## [Aim of the task]
All of the data below must be reproduced word for word, but without its images.

Scene images with change listings
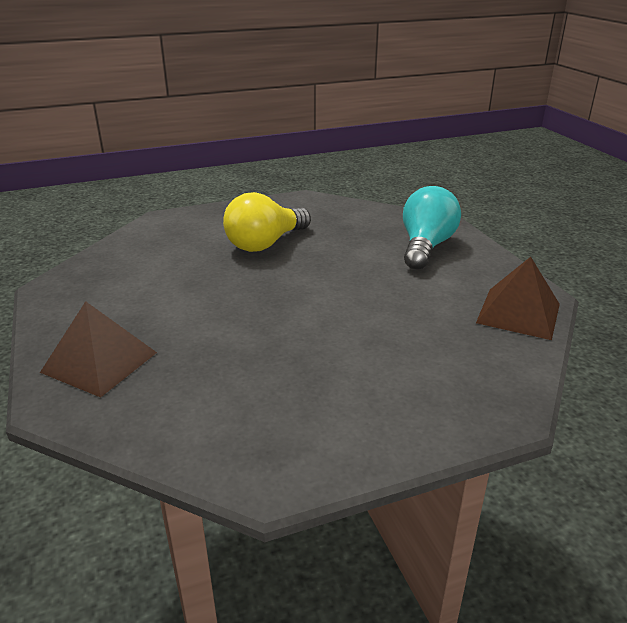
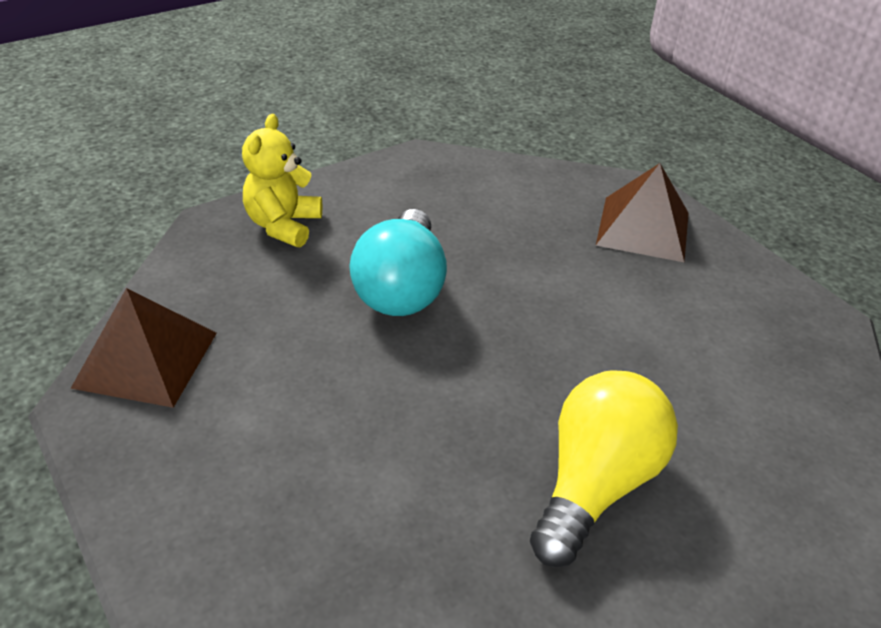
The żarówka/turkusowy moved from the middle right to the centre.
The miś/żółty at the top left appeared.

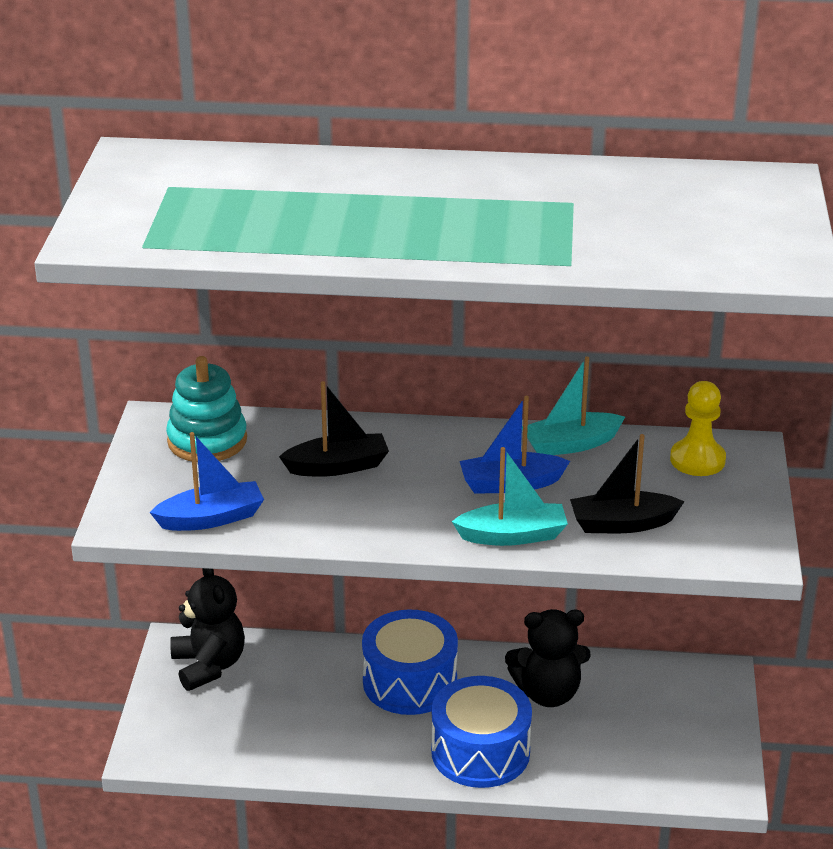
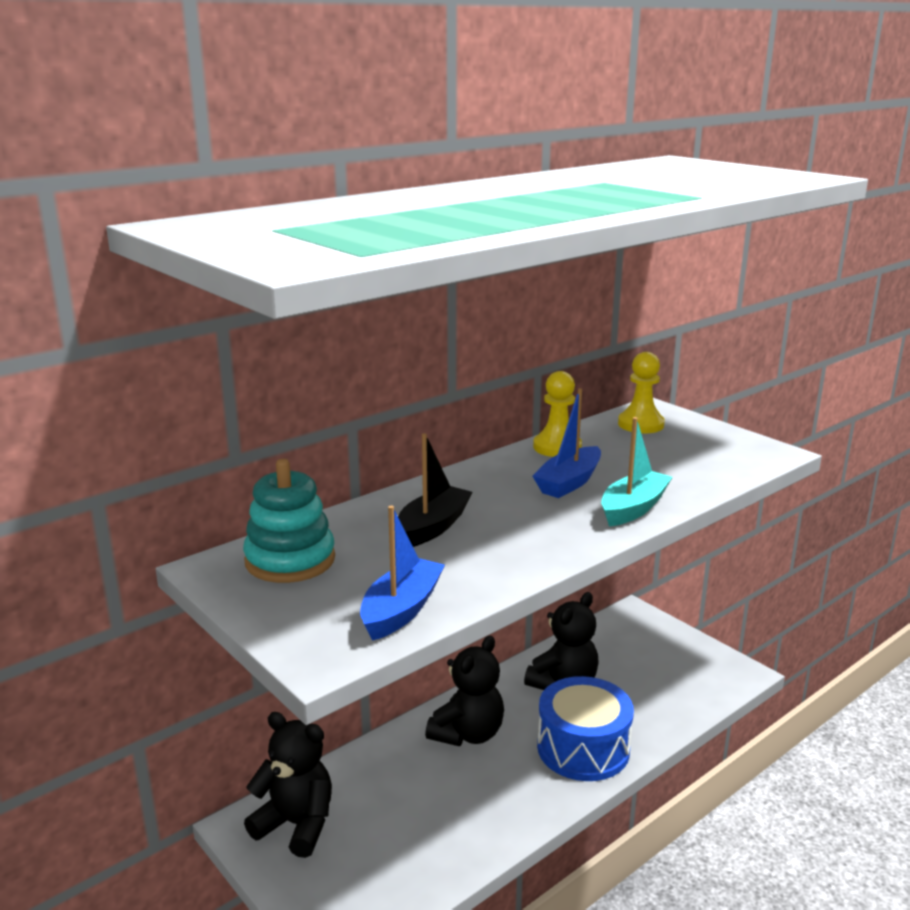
The bęben/niebieski (1st from left) at the bottom centre was replaced by the miś/czarny (2nd from left) at the bottom centre.
The łódka/turkusowy (2nd from left) at the middle right was replaced by the pionek/żółty (1st from left) at the centre.
The łódka/czarny (2nd from left) at the middle right disappeared.

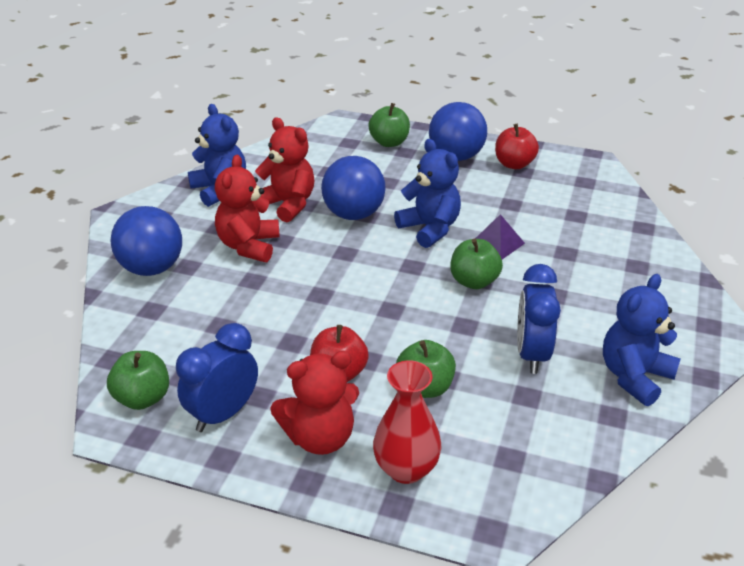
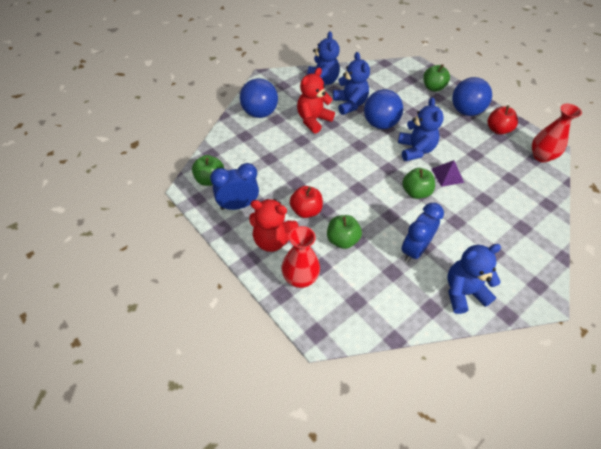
The miś/czerwony (2nd from left) at the top centre became the miś/niebieski (2nd from left) at the top centre.
The wazon/czerwony (2nd from left) at the top right appeared.

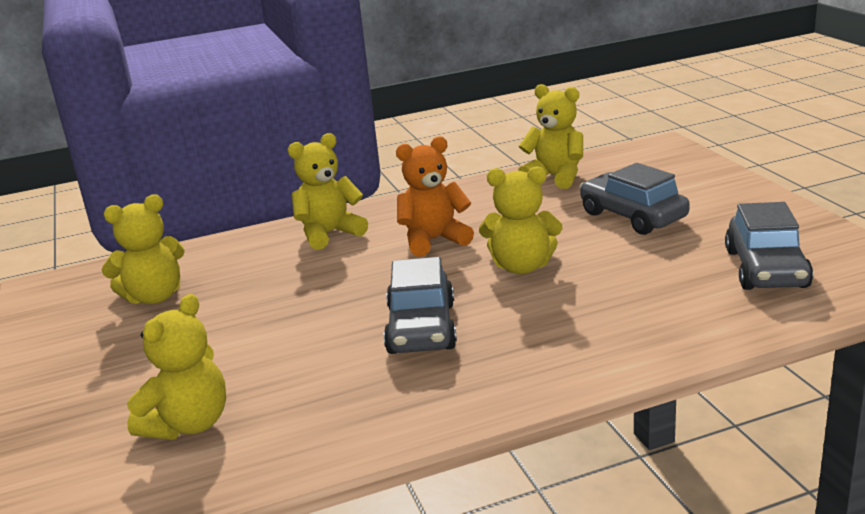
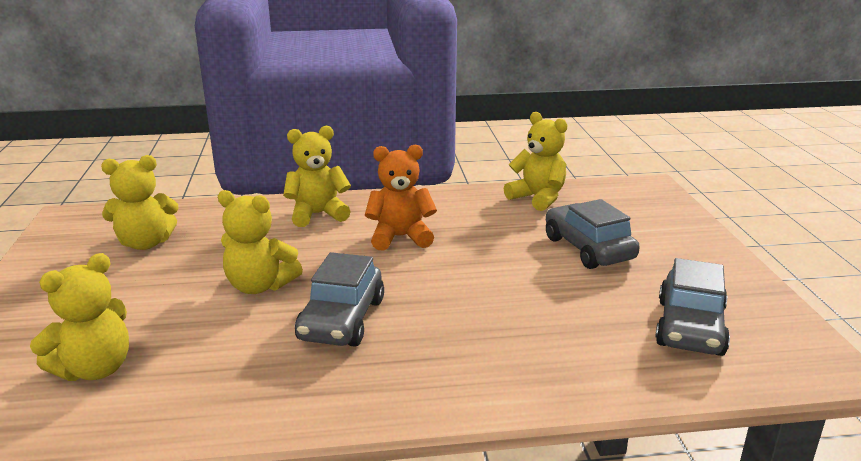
The miś/żółty (4th from left in the first image) moved from the centre to the middle left.

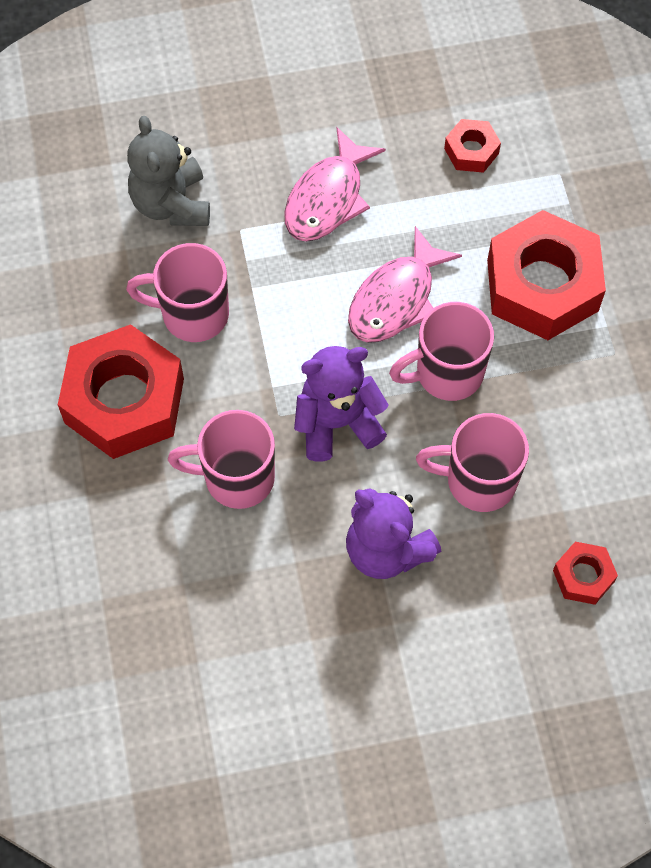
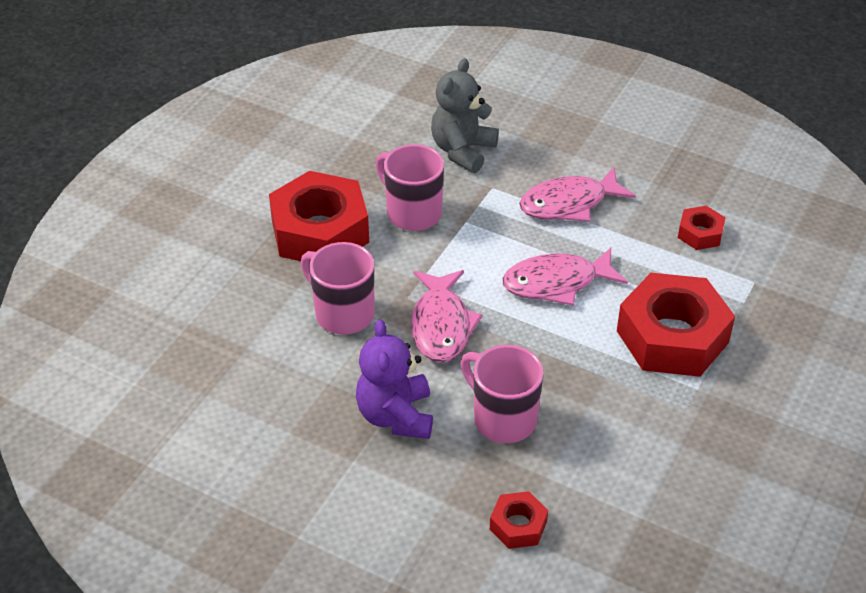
The miś/fioletowy (1st from left) at the centre was replaced by the ryba/różowy (1st from left) at the centre.
The kubek/różowy (3rd from left) at the middle right disappeared.

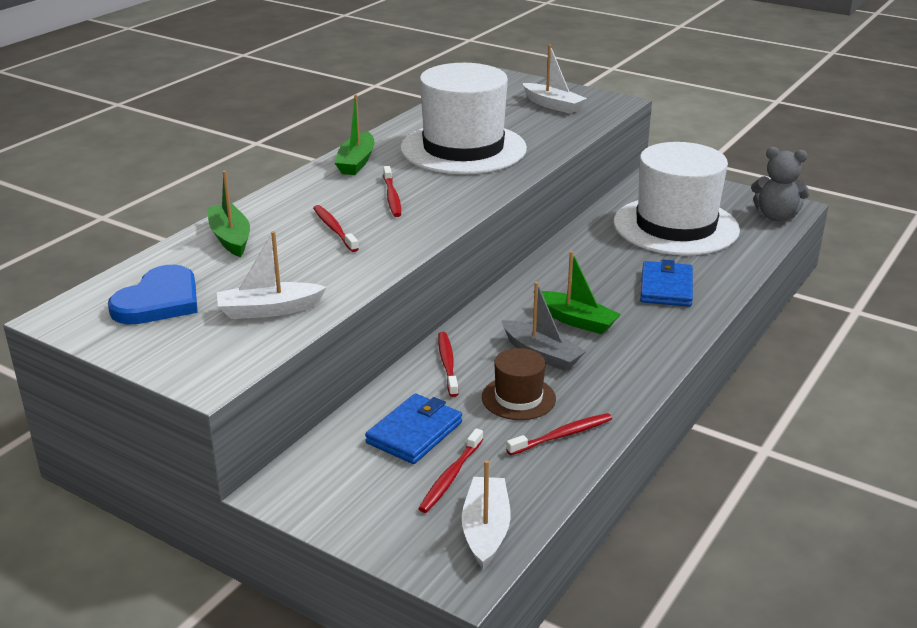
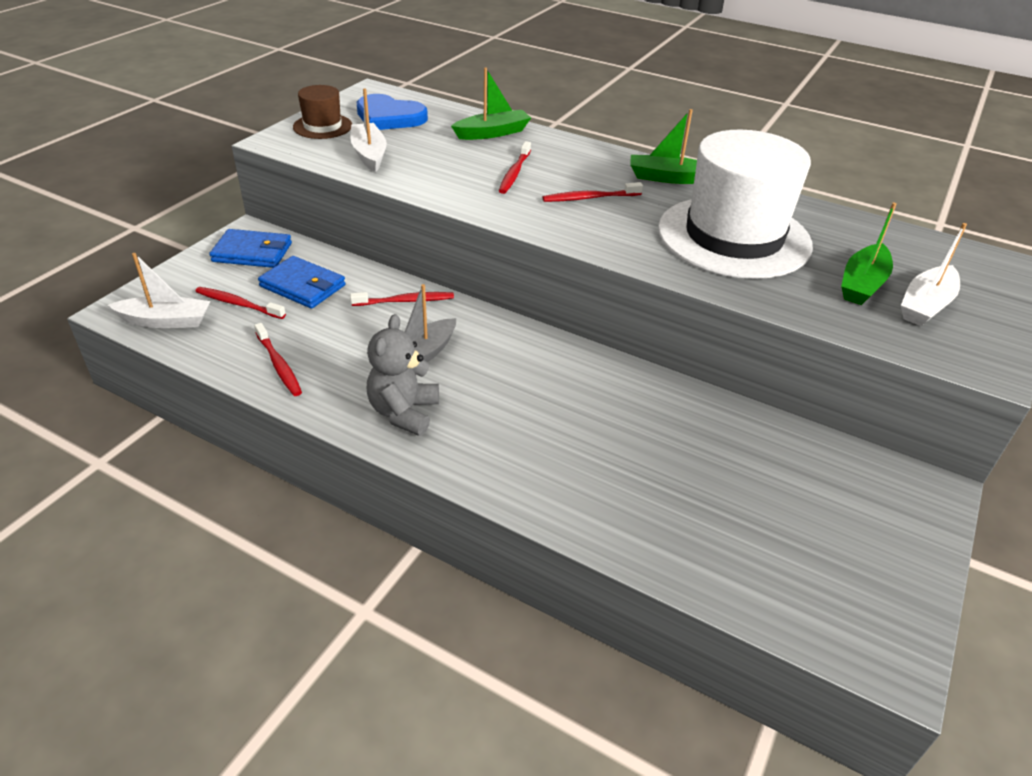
The szczoteczka do zębów/czerwony (1st from left in the first image) at the centre turned 135 degrees clockwise.
The kapelusz/brązowy moved from the centre to the top left.
The łódka/zielony (3rd from left) moved from the centre to the top right.
The kapelusz/biały (2nd from left) at the top right disappeared.
The portfel/niebieski (2nd from left in the first image) moved from the middle right to the top left.
The miś/szary moved from the top right to the centre.

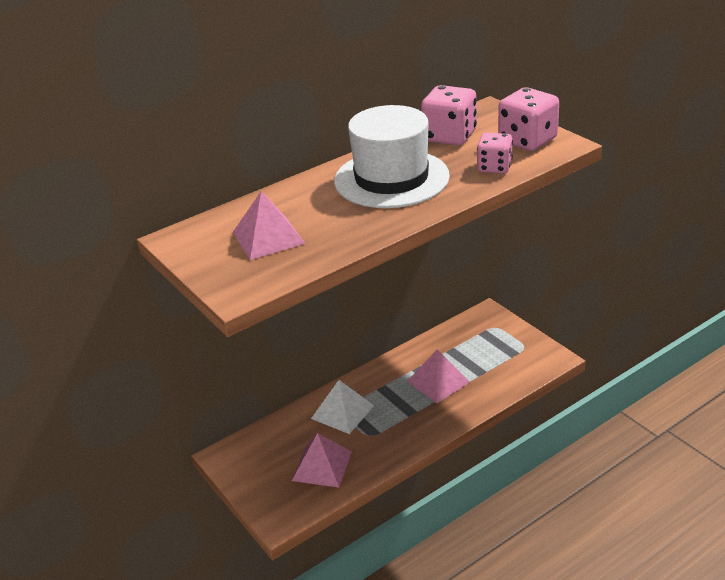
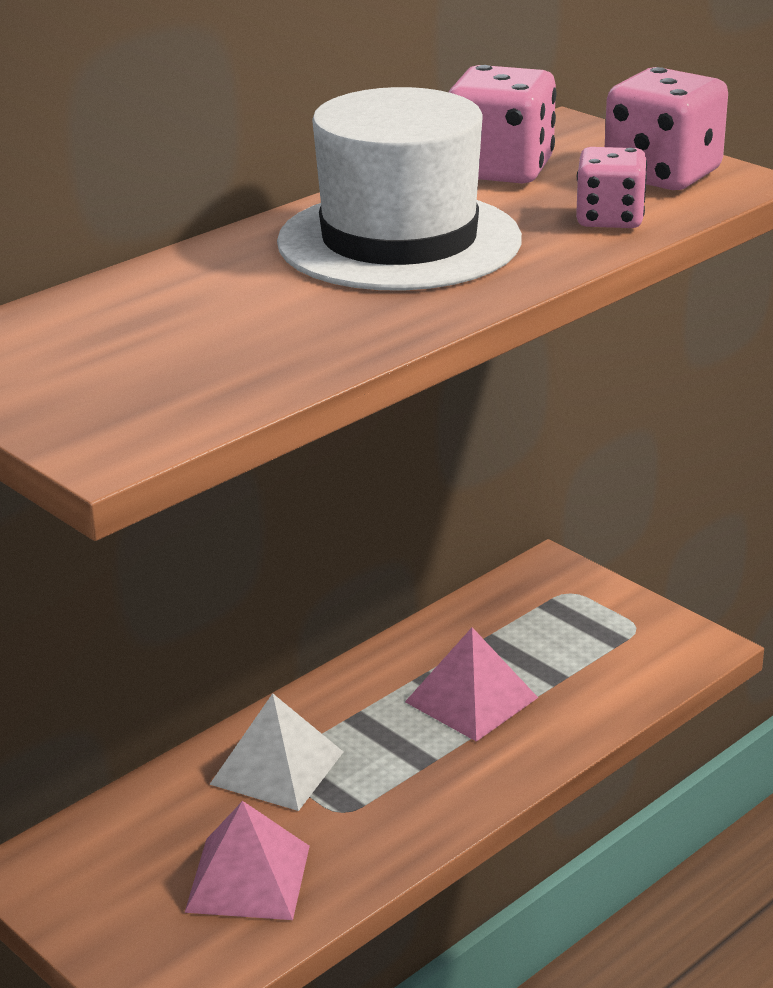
The piramida/różowy (1st from left) at the centre disappeared.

## [Written answer]
The żarówka/turkusowy moved from the middle right to the centre.
The miś/żółty at the top left appeared.

The bęben/niebieski (1st from left) at the bottom centre was replaced by the miś/czarny (2nd from left) at the bottom centre.
The łódka/turkusowy (2nd from left) at the middle right was replaced by the pionek/żółty (1st from left) at the centre.
The łódka/czarny (2nd from left) at the middle right disappeared.

The miś/czerwony (2nd from left) at the top centre became the miś/niebieski (2nd from left) at the top centre.
The wazon/czerwony (2nd from left) at the top right appeared.

The miś/żółty (4th from left in the first image) moved from the centre to the middle left.

The miś/fioletowy (1st from left) at the centre was replaced by the ryba/różowy (1st from left) at the centre.
The kubek/różowy (3rd from left) at the middle right disappeared.

The szczoteczka do zębów/czerwony (1st from left in the first image) at the centre turned 135 degrees clockwise.
The kapelusz/brązowy moved from the centre to the top left.
The łódka/zielony (3rd from left) moved from the centre to the top right.
The kapelusz/biały (2nd from left) at the top right disappeared.
The portfel/niebieski (2nd from left in the first image) moved from the middle right to the top left.
The miś/szary moved from the top right to the centre.

The piramida/różowy (1st from left) at the centre disappeared.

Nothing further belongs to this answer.